*Input data:*
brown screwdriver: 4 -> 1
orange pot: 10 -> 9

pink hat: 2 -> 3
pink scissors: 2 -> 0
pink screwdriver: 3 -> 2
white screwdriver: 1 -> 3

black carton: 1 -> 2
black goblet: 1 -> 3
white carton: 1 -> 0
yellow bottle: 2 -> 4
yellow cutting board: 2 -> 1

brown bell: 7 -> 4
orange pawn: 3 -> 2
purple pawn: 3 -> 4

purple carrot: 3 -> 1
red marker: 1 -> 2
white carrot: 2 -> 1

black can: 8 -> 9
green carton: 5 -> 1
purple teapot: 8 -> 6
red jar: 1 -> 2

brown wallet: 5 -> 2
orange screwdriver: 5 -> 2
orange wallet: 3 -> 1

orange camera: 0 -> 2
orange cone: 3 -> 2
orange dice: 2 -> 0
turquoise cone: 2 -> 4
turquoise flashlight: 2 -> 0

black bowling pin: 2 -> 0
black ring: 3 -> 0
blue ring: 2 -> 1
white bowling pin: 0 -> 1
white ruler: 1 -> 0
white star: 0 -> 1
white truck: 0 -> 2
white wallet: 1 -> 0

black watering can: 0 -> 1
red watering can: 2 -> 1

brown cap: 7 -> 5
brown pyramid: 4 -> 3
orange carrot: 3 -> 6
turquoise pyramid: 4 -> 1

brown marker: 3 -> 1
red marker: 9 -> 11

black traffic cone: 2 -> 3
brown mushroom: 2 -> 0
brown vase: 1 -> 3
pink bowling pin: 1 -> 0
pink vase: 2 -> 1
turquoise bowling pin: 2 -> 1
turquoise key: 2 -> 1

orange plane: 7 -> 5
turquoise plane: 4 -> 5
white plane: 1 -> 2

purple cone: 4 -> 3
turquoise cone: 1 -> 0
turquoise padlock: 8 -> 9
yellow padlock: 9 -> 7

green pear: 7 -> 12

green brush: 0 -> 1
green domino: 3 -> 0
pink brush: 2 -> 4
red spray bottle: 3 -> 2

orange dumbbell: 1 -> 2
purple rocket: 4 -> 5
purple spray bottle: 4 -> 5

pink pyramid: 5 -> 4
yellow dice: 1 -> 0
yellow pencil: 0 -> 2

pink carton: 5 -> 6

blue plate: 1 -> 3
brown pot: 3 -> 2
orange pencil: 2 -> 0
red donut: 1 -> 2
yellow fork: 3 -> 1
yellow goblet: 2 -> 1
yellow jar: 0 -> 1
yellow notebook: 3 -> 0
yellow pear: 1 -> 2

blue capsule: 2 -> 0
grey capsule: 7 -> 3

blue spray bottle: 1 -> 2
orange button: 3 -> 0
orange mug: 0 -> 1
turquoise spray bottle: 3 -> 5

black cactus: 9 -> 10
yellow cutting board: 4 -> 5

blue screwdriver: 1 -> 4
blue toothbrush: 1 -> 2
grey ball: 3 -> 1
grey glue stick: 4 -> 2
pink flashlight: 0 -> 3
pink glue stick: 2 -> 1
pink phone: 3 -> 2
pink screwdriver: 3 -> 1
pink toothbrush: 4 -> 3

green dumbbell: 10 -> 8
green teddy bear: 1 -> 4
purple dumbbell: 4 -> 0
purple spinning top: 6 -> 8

*To do:* From the line that contains "pink glue stick: 2 -> 1" through the end of the records above, print every line exactly and nothing else.

*Expected answer:*
pink glue stick: 2 -> 1
pink phone: 3 -> 2
pink screwdriver: 3 -> 1
pink toothbrush: 4 -> 3

green dumbbell: 10 -> 8
green teddy bear: 1 -> 4
purple dumbbell: 4 -> 0
purple spinning top: 6 -> 8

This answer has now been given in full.